TASK ITEM ▸
Search the records for "pencil". Report every line where it occurs.

-------- EXERCISE INPUTS --------

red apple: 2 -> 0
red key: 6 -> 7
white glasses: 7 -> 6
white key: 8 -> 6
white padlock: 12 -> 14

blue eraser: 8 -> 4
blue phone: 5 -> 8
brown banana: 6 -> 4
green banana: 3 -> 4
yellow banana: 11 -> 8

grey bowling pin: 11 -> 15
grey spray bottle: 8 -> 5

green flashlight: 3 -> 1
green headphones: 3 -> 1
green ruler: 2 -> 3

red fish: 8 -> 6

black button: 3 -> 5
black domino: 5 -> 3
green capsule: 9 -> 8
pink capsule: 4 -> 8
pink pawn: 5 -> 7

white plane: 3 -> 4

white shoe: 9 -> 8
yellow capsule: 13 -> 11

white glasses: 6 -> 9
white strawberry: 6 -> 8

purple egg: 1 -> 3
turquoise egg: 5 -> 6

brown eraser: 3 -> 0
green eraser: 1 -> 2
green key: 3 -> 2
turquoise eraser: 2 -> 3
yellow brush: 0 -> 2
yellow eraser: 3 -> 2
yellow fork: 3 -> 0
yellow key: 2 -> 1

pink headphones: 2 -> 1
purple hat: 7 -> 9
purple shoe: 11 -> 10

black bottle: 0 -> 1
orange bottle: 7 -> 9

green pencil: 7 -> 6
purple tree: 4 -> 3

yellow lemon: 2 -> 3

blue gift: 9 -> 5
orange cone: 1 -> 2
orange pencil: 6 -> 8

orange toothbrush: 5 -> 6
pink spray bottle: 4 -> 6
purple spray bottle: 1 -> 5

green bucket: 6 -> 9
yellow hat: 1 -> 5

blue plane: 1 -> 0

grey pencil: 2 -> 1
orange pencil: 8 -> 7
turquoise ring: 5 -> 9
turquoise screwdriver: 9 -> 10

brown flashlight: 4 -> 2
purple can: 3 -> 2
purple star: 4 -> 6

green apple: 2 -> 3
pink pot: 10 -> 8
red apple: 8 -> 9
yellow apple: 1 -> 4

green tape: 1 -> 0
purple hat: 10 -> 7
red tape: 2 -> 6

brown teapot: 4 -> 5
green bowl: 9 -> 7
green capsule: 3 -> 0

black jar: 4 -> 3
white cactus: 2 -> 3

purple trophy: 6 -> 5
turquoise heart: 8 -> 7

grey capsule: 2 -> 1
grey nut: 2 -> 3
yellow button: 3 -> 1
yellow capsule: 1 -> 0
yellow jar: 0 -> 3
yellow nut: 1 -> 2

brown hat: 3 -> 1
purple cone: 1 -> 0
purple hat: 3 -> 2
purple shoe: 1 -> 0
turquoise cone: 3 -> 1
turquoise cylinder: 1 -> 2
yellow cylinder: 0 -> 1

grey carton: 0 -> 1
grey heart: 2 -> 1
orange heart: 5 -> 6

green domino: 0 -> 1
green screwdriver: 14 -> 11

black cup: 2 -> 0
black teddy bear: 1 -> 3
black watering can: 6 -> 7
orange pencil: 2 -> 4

--------

RESPONSE ▸
green pencil: 7 -> 6
orange pencil: 6 -> 8
grey pencil: 2 -> 1
orange pencil: 8 -> 7
orange pencil: 2 -> 4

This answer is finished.